▸ **DIRECTIONS FOR THIS TASK**:
Of all the lines in the entries below, give again exactly those starting at the line containing "(498, 344) = (468, 307): orange" and ending at the line containing "(628, 179) = (542, 113): none", both ends included, and no others.

▸ **DATASET RECORDS**:
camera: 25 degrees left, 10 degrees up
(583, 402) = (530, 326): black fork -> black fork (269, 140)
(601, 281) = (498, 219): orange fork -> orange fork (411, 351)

* * *

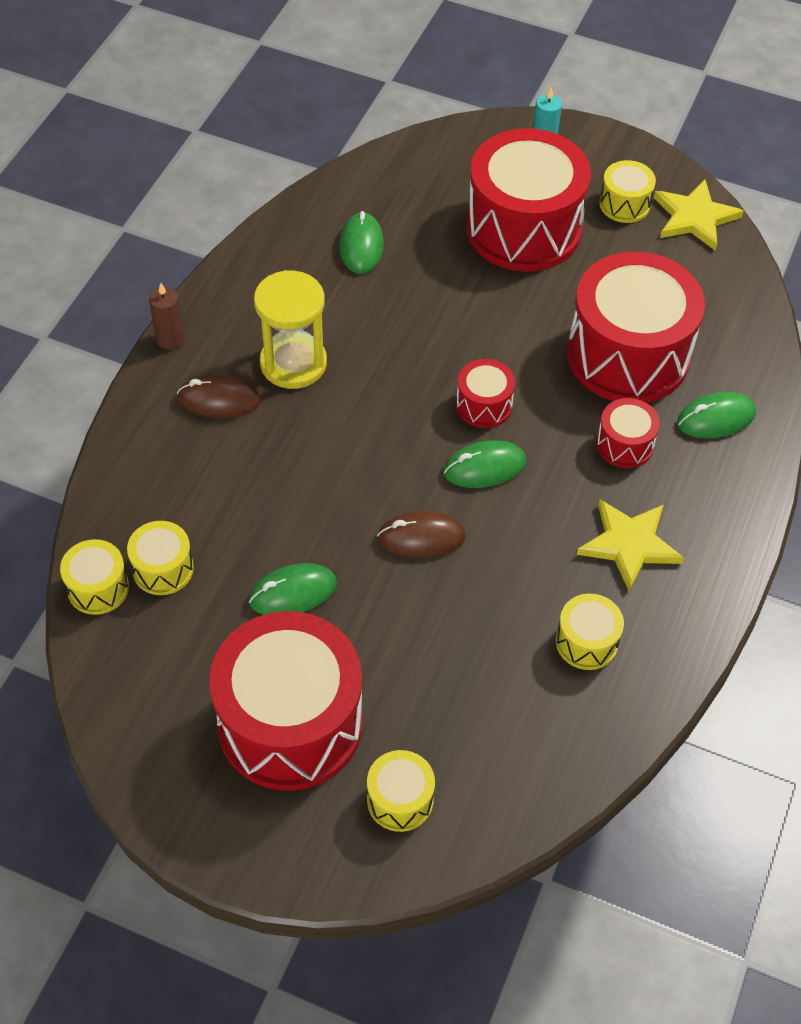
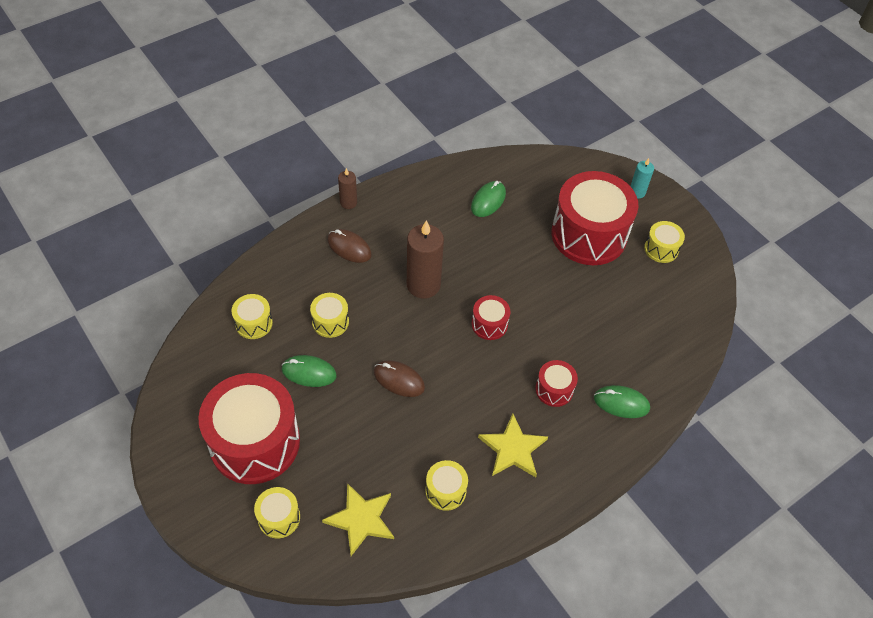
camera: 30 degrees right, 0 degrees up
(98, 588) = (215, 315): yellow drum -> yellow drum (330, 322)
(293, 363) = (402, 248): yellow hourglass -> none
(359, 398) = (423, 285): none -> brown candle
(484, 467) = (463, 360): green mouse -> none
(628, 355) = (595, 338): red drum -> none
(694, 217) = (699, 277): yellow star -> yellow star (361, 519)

--

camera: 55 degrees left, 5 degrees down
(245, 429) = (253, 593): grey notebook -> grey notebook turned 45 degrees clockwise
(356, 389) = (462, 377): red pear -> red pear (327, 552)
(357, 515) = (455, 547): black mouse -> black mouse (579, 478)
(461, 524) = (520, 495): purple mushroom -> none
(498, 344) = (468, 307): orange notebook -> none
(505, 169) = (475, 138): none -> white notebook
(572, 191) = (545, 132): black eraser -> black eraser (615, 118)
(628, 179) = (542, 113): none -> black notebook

▸ **OUTPUT BELOW**:
(498, 344) = (468, 307): orange notebook -> none
(505, 169) = (475, 138): none -> white notebook
(572, 191) = (545, 132): black eraser -> black eraser (615, 118)
(628, 179) = (542, 113): none -> black notebook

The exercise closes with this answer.